Required work:
Find "blue screwdriver: 2 -> 0" in the material, then return exactly the line containing it and all lines after it to the end, leaving out pictures.

Available records:
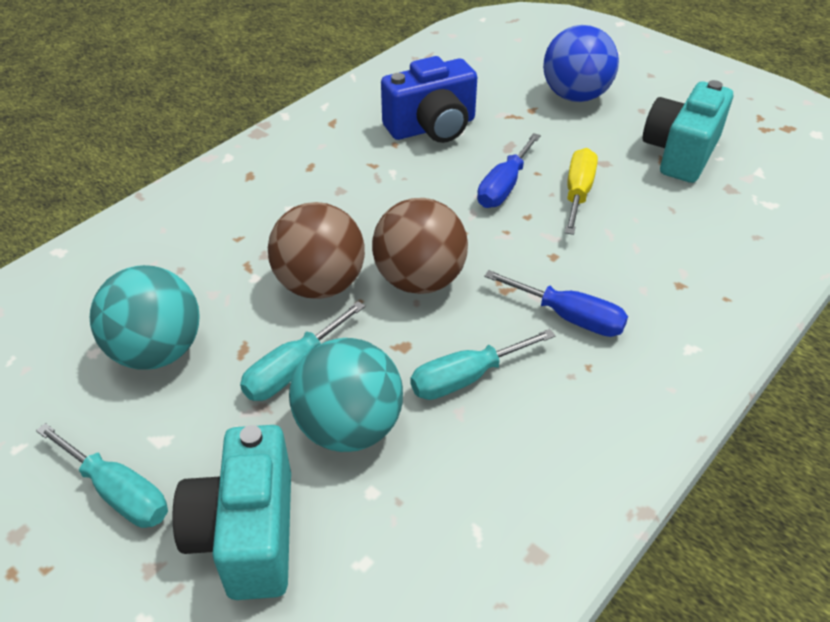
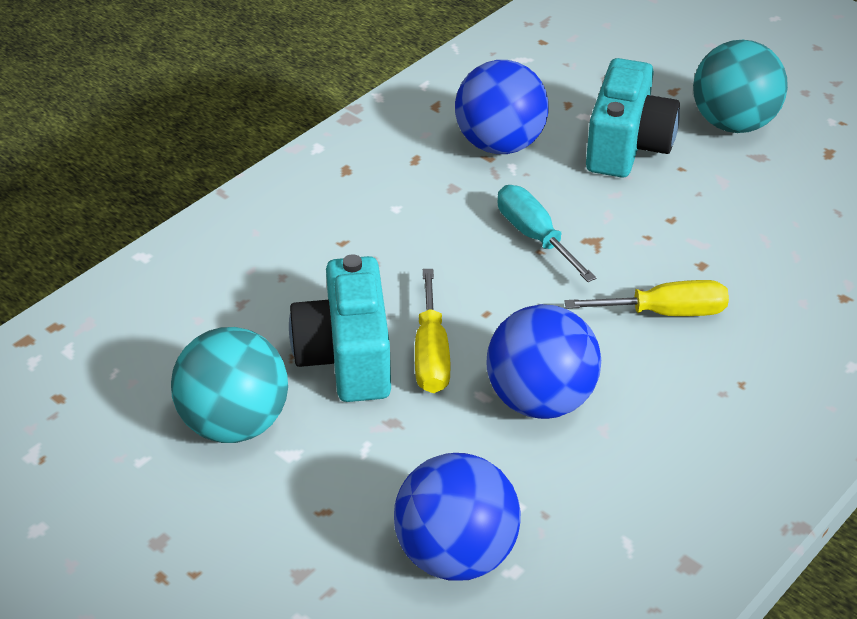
blue ball: 1 -> 3
blue camera: 1 -> 0
blue screwdriver: 2 -> 0
brown ball: 2 -> 0
turquoise screwdriver: 3 -> 1
yellow screwdriver: 1 -> 2

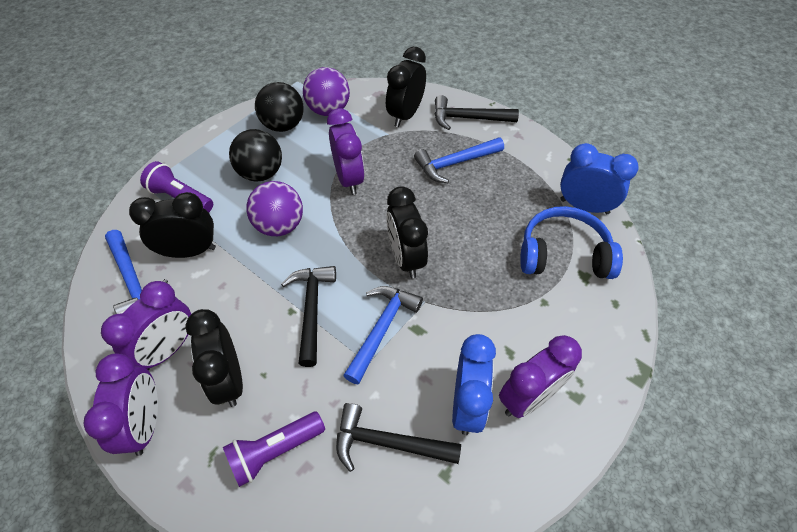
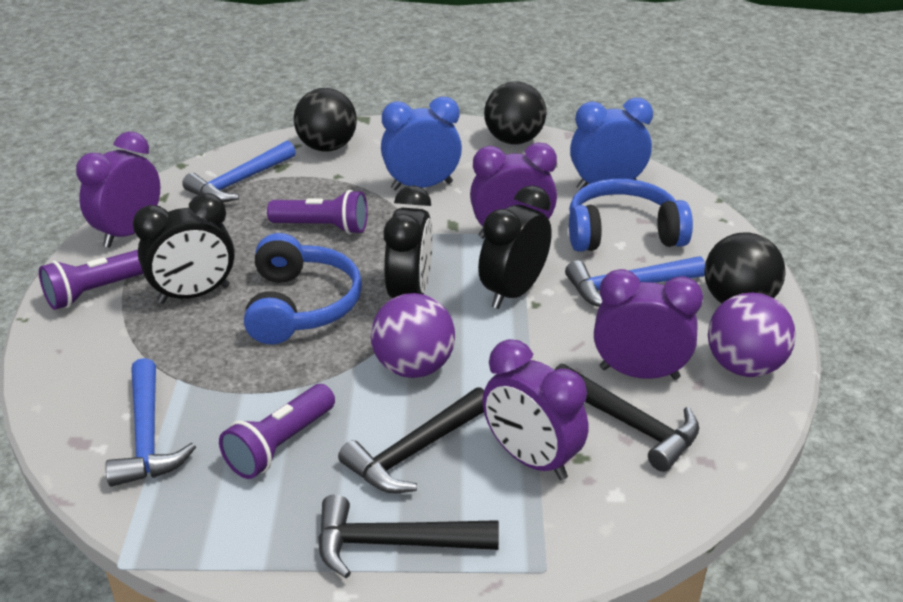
black ball: 2 -> 3
black clock: 4 -> 3
blue headphones: 1 -> 2
purple flashlight: 2 -> 3

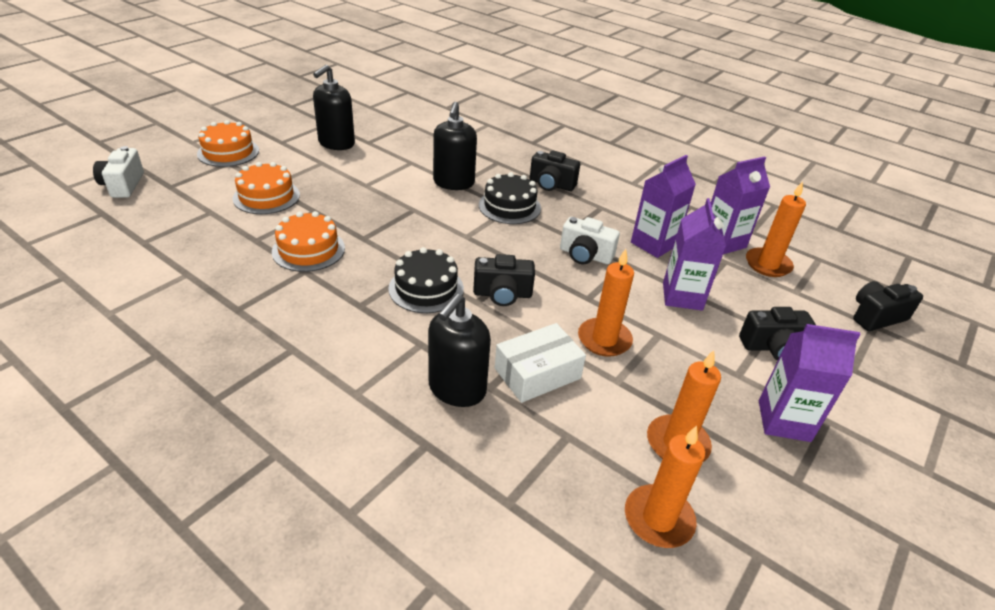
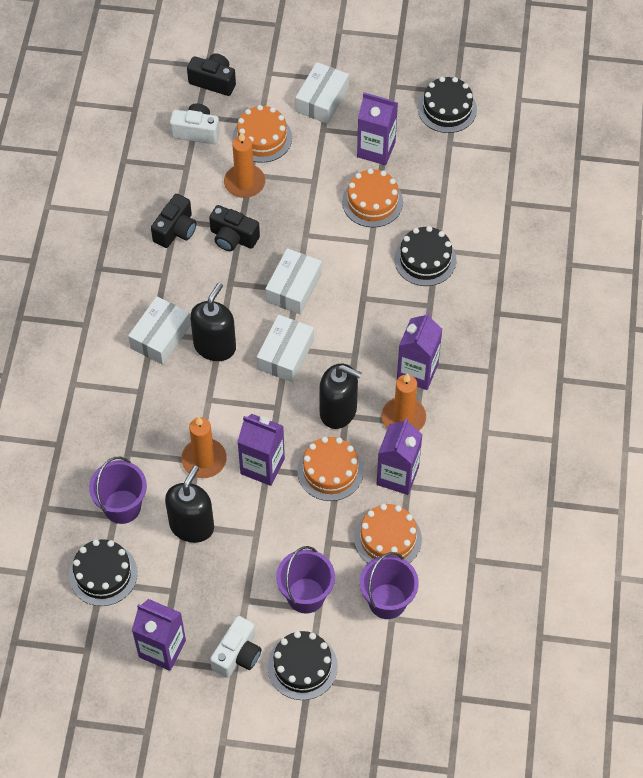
black cake: 2 -> 4
black camera: 4 -> 3
orange cake: 3 -> 4
orange candle: 4 -> 3
purple bucket: 0 -> 3
purple carton: 4 -> 5
white box: 1 -> 4

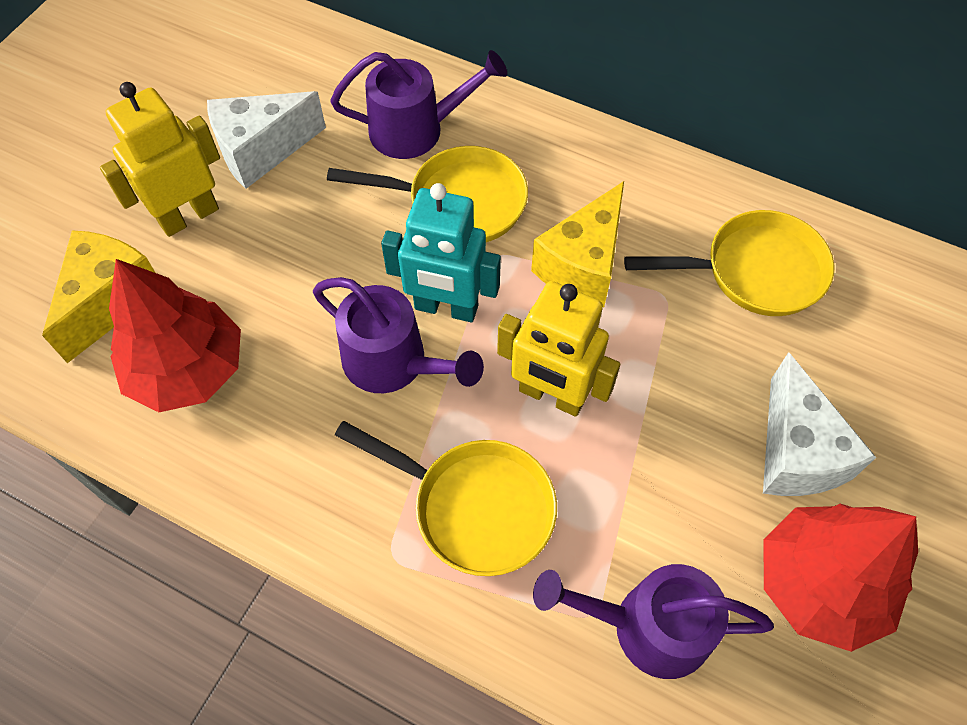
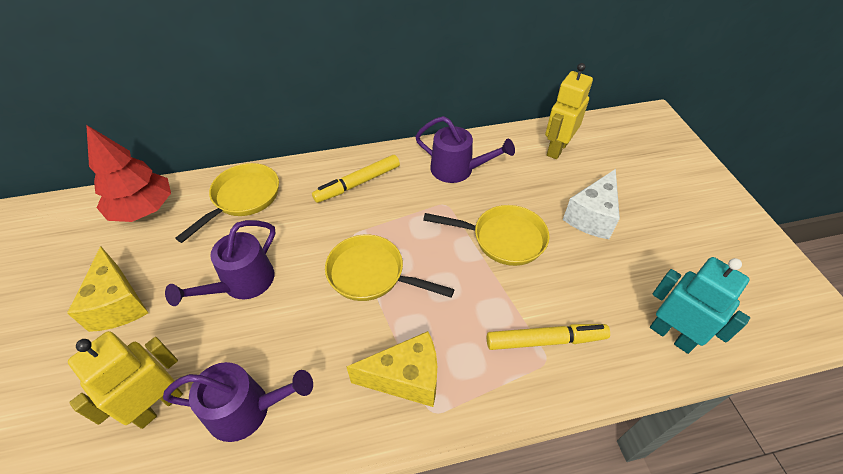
red tree: 2 -> 1
white cheese: 2 -> 1
yellow marker: 0 -> 2

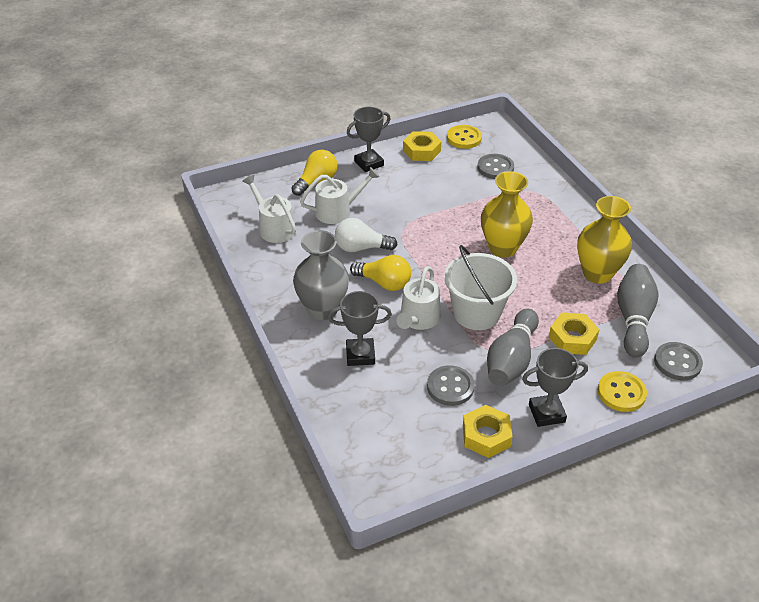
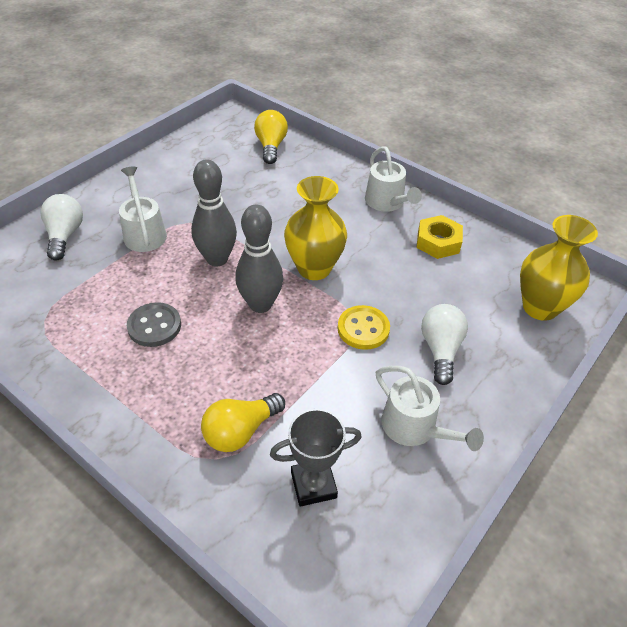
grey button: 3 -> 1
grey trophy: 3 -> 1
grey vase: 1 -> 0
white bucket: 1 -> 0
white light bulb: 1 -> 2
yellow button: 2 -> 1
yellow nut: 3 -> 1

Exercise answer:
blue screwdriver: 2 -> 0
brown ball: 2 -> 0
turquoise screwdriver: 3 -> 1
yellow screwdriver: 1 -> 2

black ball: 2 -> 3
black clock: 4 -> 3
blue headphones: 1 -> 2
purple flashlight: 2 -> 3

black cake: 2 -> 4
black camera: 4 -> 3
orange cake: 3 -> 4
orange candle: 4 -> 3
purple bucket: 0 -> 3
purple carton: 4 -> 5
white box: 1 -> 4

red tree: 2 -> 1
white cheese: 2 -> 1
yellow marker: 0 -> 2

grey button: 3 -> 1
grey trophy: 3 -> 1
grey vase: 1 -> 0
white bucket: 1 -> 0
white light bulb: 1 -> 2
yellow button: 2 -> 1
yellow nut: 3 -> 1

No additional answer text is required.